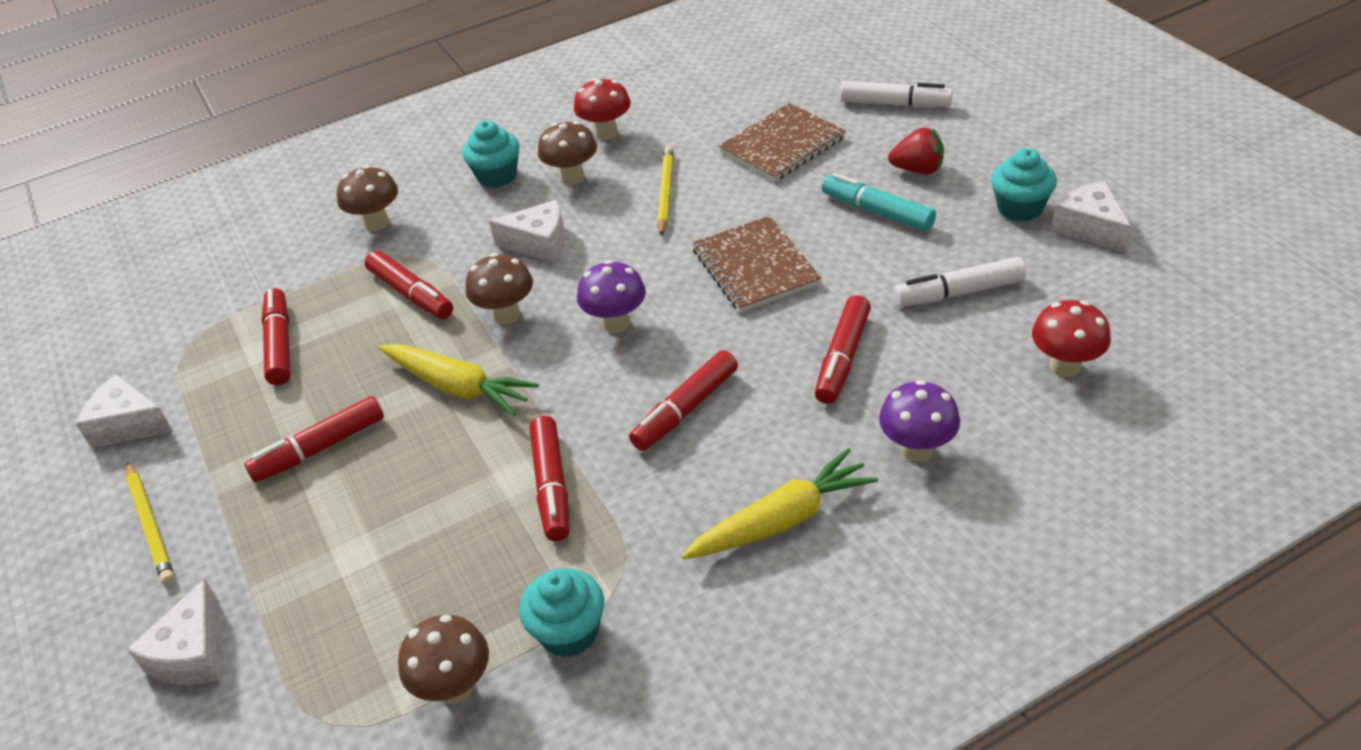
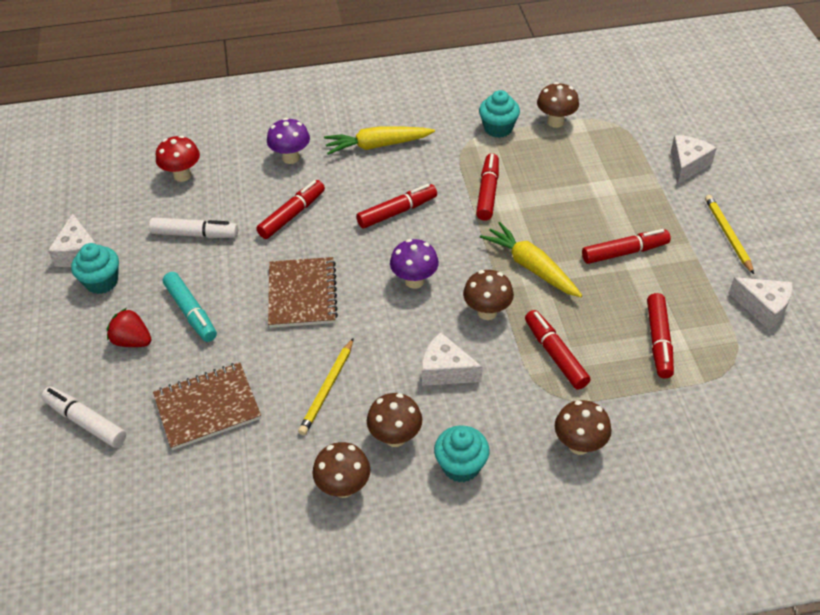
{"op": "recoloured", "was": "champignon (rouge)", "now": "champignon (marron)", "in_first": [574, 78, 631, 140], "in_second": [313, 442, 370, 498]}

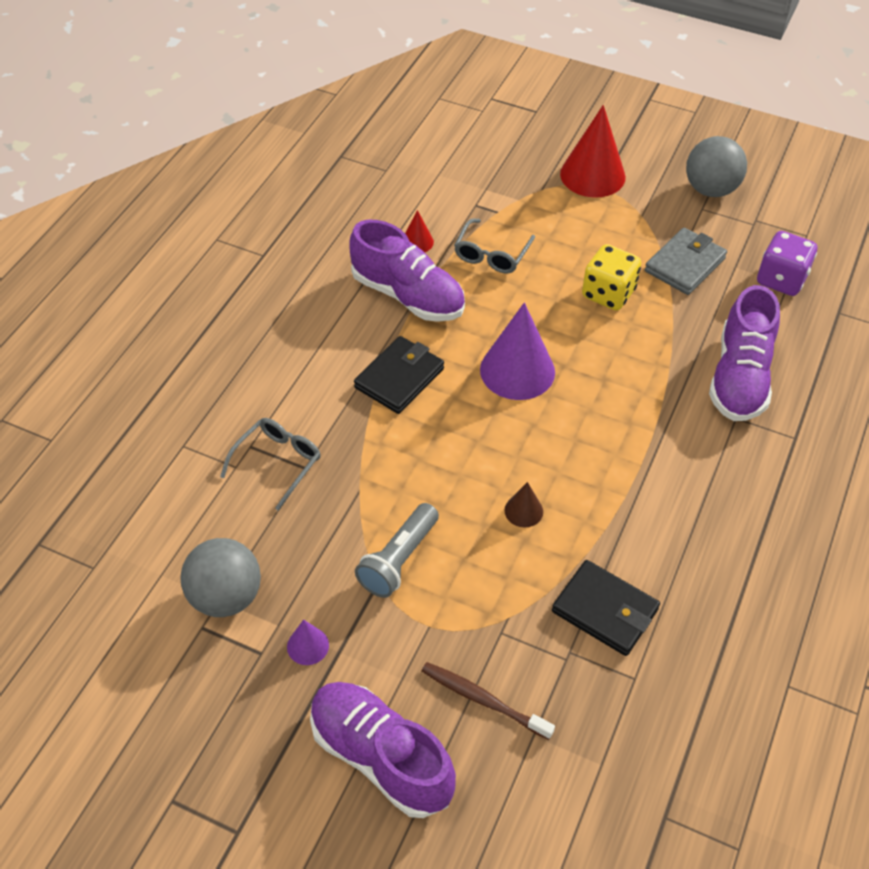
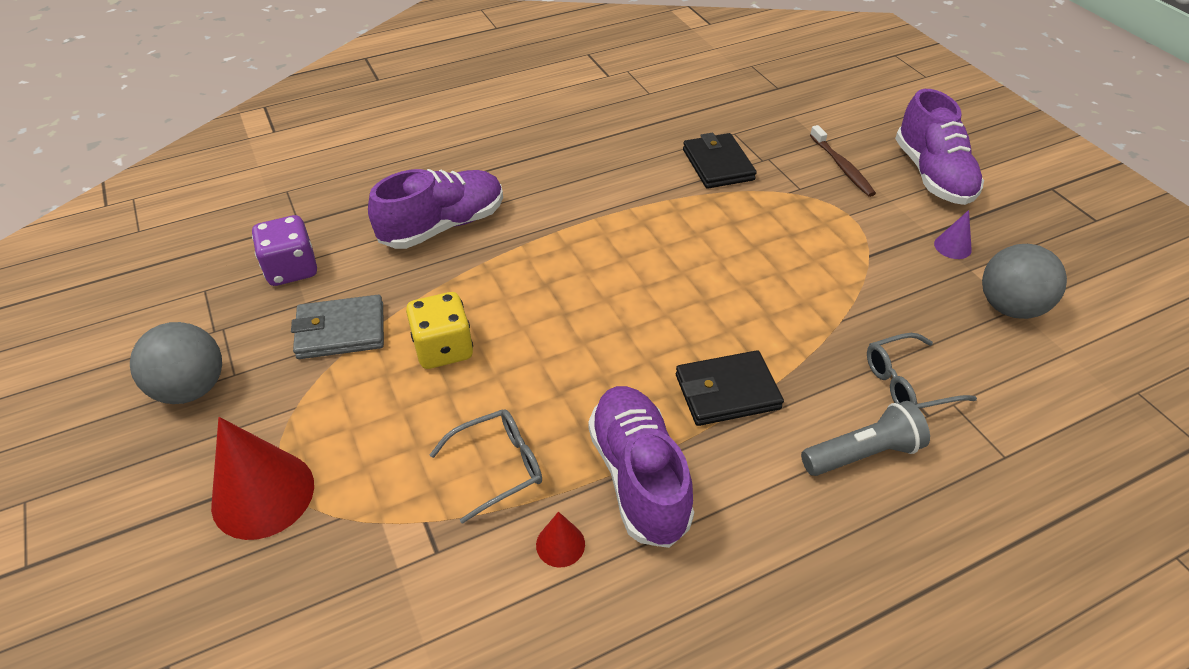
{"op": "moved", "was": "lampe de poche (gris)", "in_first": [355, 503, 439, 598], "in_second": [801, 401, 930, 476]}
{"op": "removed", "was": "cône (violet)", "in_first": [480, 303, 555, 400]}
{"op": "removed", "was": "cône (marron)", "in_first": [504, 482, 543, 528]}

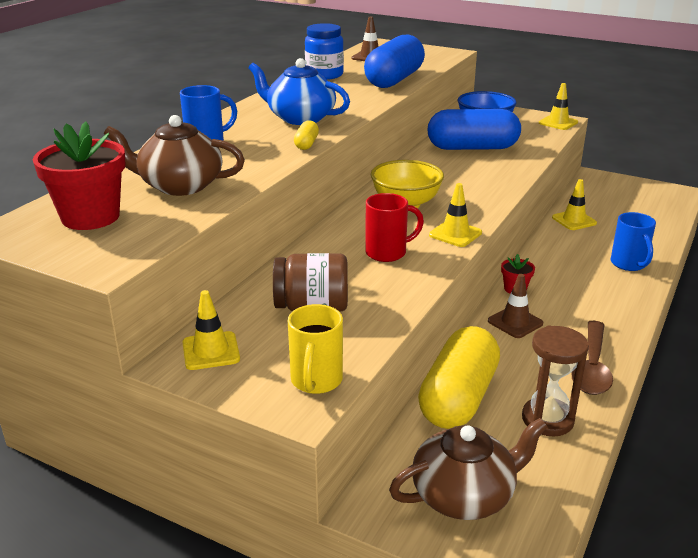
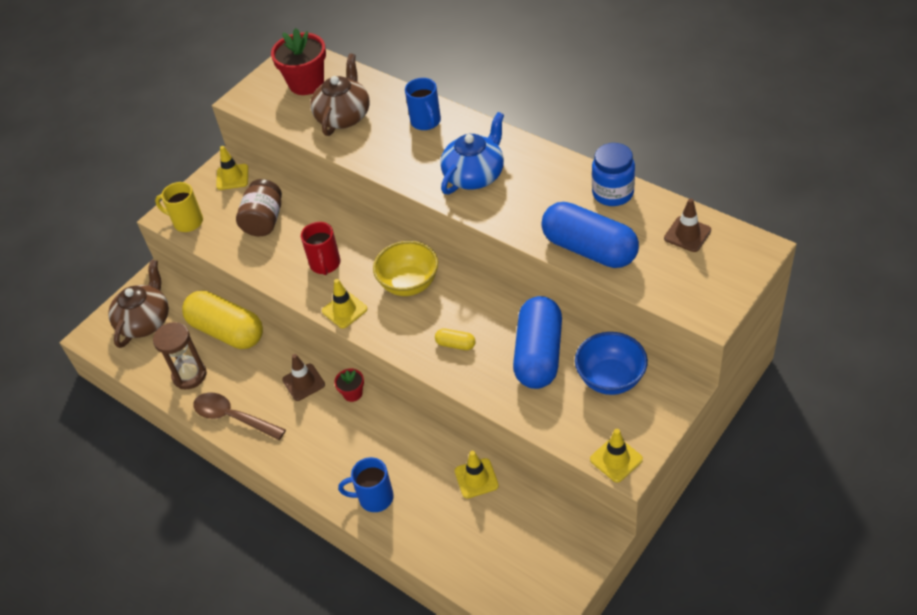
{"op": "turned", "was": "théière (marron)", "in_first": [389, 418, 548, 520], "in_second": [108, 260, 169, 348], "clockwise": -150}
{"op": "moved", "was": "gélule (jaune)", "in_first": [294, 120, 319, 150], "in_second": [435, 329, 476, 350]}

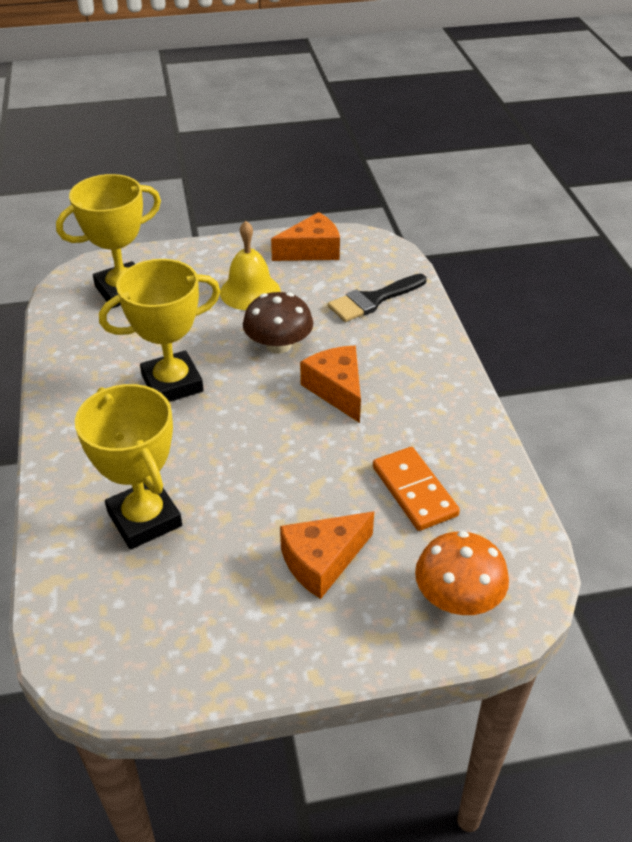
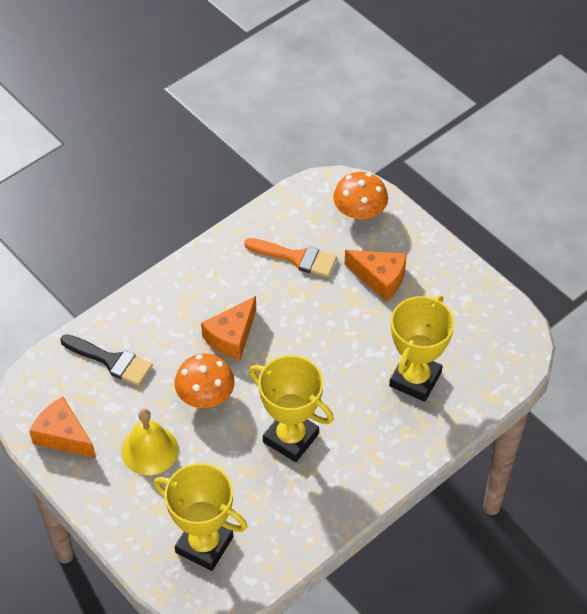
{"op": "recoloured", "was": "champignon (marron)", "now": "champignon (orange)", "in_first": [243, 292, 313, 354], "in_second": [174, 354, 235, 408]}
{"op": "replaced", "was": "domino (orange)", "now": "pinceau (orange)", "in_first": [373, 447, 460, 531], "in_second": [244, 238, 337, 277]}

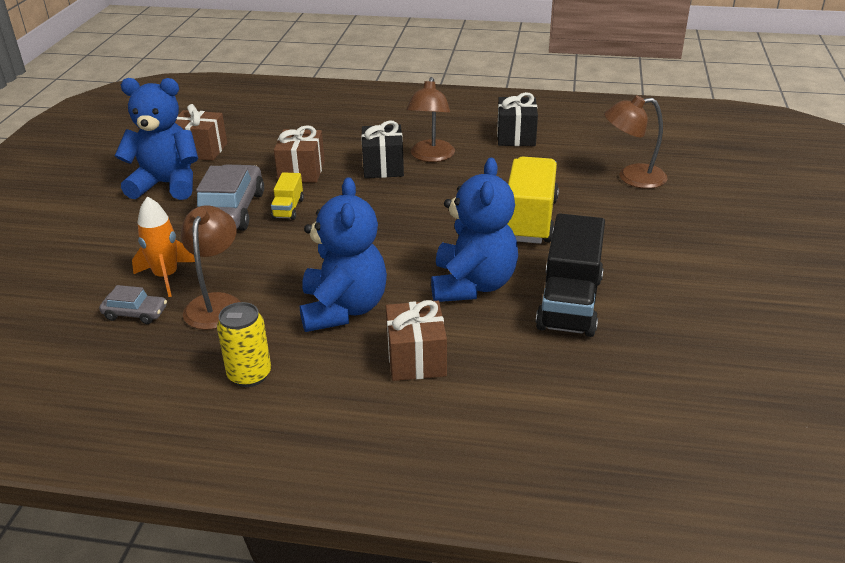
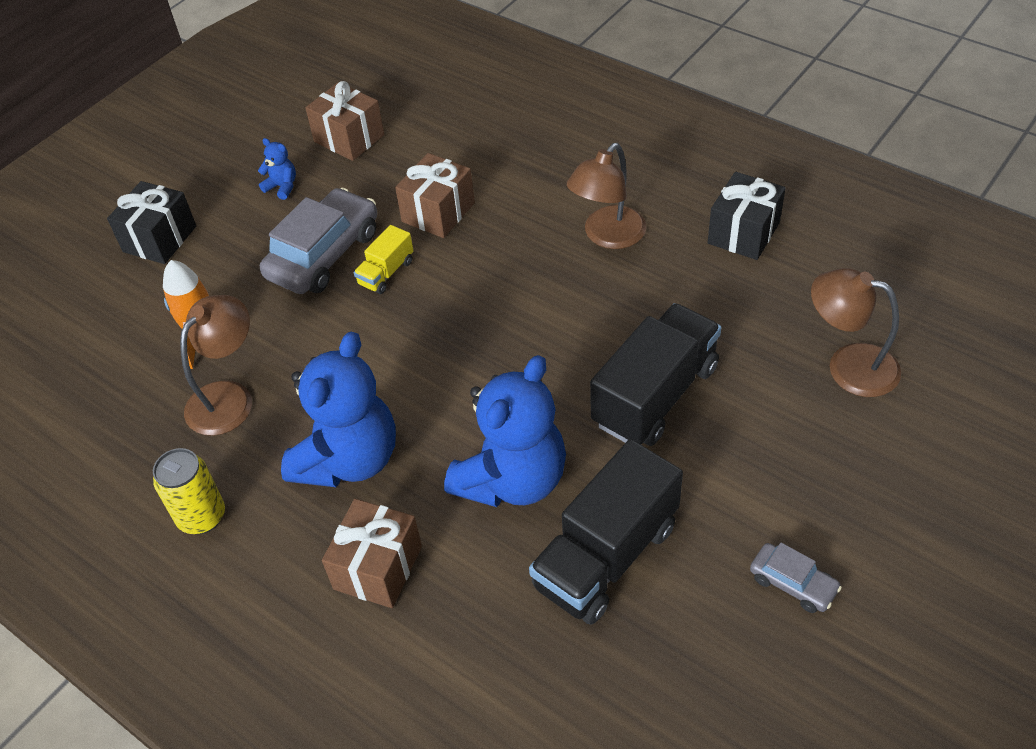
{"op": "moved", "was": "cadeau (noir)", "in_first": [361, 121, 404, 178], "in_second": [107, 181, 196, 264]}
{"op": "resized", "was": "ours en peluche (bleu)", "in_first": [115, 78, 198, 200], "in_second": [258, 138, 296, 200], "ratio": 0.4}
{"op": "recoloured", "was": "camion (jaune)", "now": "camion (noir)", "in_first": [508, 156, 559, 244], "in_second": [590, 303, 721, 446]}
{"op": "moved", "was": "voiture (gris)", "in_first": [99, 285, 167, 324], "in_second": [750, 543, 842, 613]}

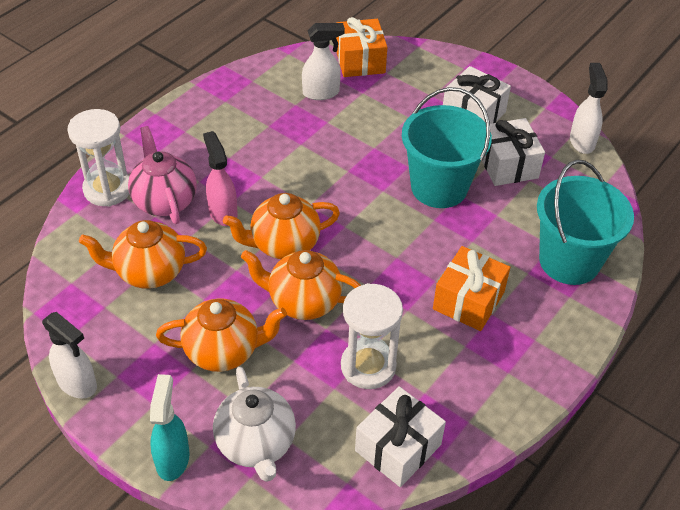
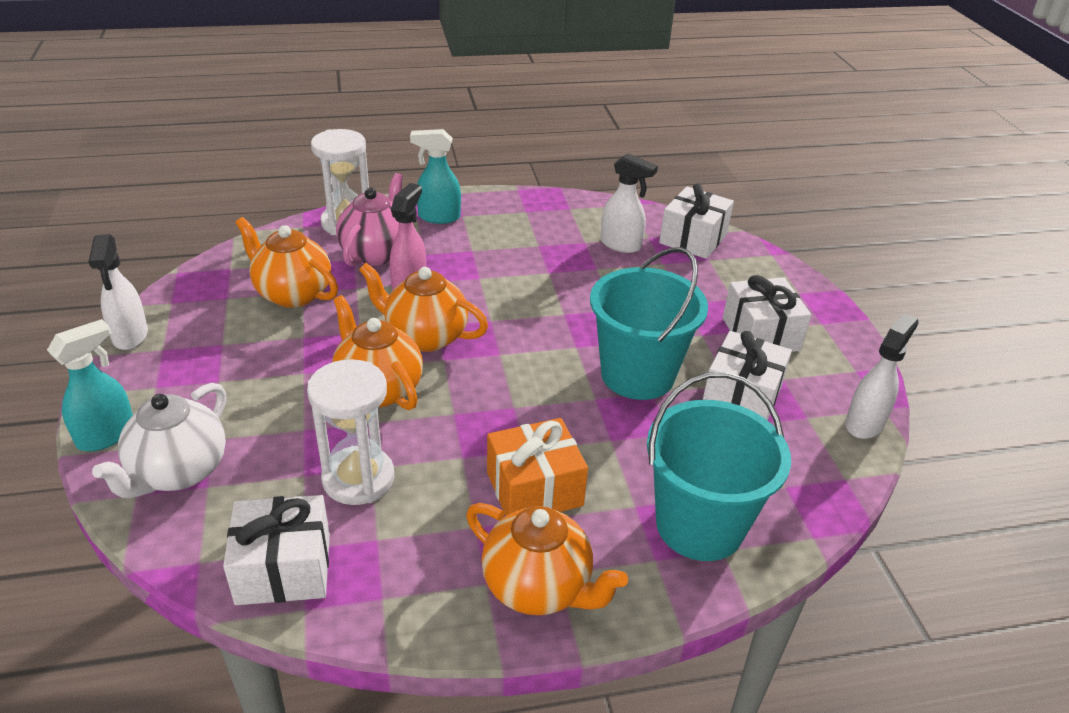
{"op": "added", "now": "vaporisateur (turquoise)", "in_second": [410, 129, 461, 224]}
{"op": "moved", "was": "théière (orange)", "in_first": [156, 298, 287, 372], "in_second": [466, 503, 628, 615]}
{"op": "recoloured", "was": "cadeau (orange)", "now": "cadeau (blanc)", "in_first": [336, 17, 387, 77], "in_second": [659, 183, 734, 259]}

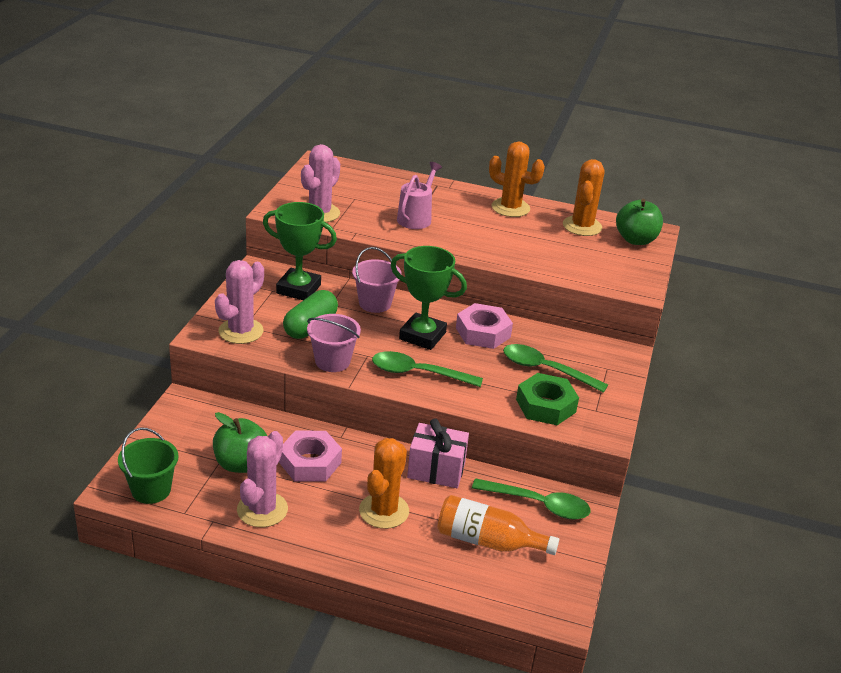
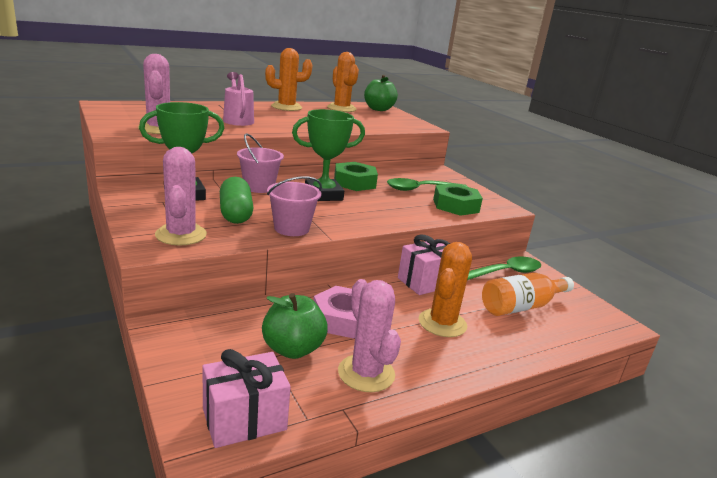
{"op": "replaced", "was": "seau (vert)", "now": "cadeau (rose)", "in_first": [118, 427, 178, 504], "in_second": [202, 349, 291, 448]}
{"op": "recoloured", "was": "écrou (rose)", "now": "écrou (vert)", "in_first": [456, 303, 513, 349], "in_second": [334, 162, 378, 191]}
{"op": "turned", "was": "cactus (orange)", "in_first": [359, 438, 409, 529], "in_second": [419, 242, 472, 337], "clockwise": 45}
{"op": "removed", "was": "cuillère (vert)", "in_first": [372, 351, 483, 387]}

* [WORK ITEM] A verbatim transcription of the listing is expected, with no pictures included.

* [EXERCISE RESULT]
{"op": "recoloured", "was": "champignon (rouge)", "now": "champignon (marron)", "in_first": [574, 78, 631, 140], "in_second": [313, 442, 370, 498]}

{"op": "moved", "was": "lampe de poche (gris)", "in_first": [355, 503, 439, 598], "in_second": [801, 401, 930, 476]}
{"op": "removed", "was": "cône (violet)", "in_first": [480, 303, 555, 400]}
{"op": "removed", "was": "cône (marron)", "in_first": [504, 482, 543, 528]}

{"op": "turned", "was": "théière (marron)", "in_first": [389, 418, 548, 520], "in_second": [108, 260, 169, 348], "clockwise": -150}
{"op": "moved", "was": "gélule (jaune)", "in_first": [294, 120, 319, 150], "in_second": [435, 329, 476, 350]}

{"op": "recoloured", "was": "champignon (marron)", "now": "champignon (orange)", "in_first": [243, 292, 313, 354], "in_second": [174, 354, 235, 408]}
{"op": "replaced", "was": "domino (orange)", "now": "pinceau (orange)", "in_first": [373, 447, 460, 531], "in_second": [244, 238, 337, 277]}

{"op": "moved", "was": "cadeau (noir)", "in_first": [361, 121, 404, 178], "in_second": [107, 181, 196, 264]}
{"op": "resized", "was": "ours en peluche (bleu)", "in_first": [115, 78, 198, 200], "in_second": [258, 138, 296, 200], "ratio": 0.4}
{"op": "recoloured", "was": "camion (jaune)", "now": "camion (noir)", "in_first": [508, 156, 559, 244], "in_second": [590, 303, 721, 446]}
{"op": "moved", "was": "voiture (gris)", "in_first": [99, 285, 167, 324], "in_second": [750, 543, 842, 613]}

{"op": "added", "now": "vaporisateur (turquoise)", "in_second": [410, 129, 461, 224]}
{"op": "moved", "was": "théière (orange)", "in_first": [156, 298, 287, 372], "in_second": [466, 503, 628, 615]}
{"op": "recoloured", "was": "cadeau (orange)", "now": "cadeau (blanc)", "in_first": [336, 17, 387, 77], "in_second": [659, 183, 734, 259]}

{"op": "replaced", "was": "seau (vert)", "now": "cadeau (rose)", "in_first": [118, 427, 178, 504], "in_second": [202, 349, 291, 448]}
{"op": "recoloured", "was": "écrou (rose)", "now": "écrou (vert)", "in_first": [456, 303, 513, 349], "in_second": [334, 162, 378, 191]}
{"op": "turned", "was": "cactus (orange)", "in_first": [359, 438, 409, 529], "in_second": [419, 242, 472, 337], "clockwise": 45}
{"op": "removed", "was": "cuillère (vert)", "in_first": [372, 351, 483, 387]}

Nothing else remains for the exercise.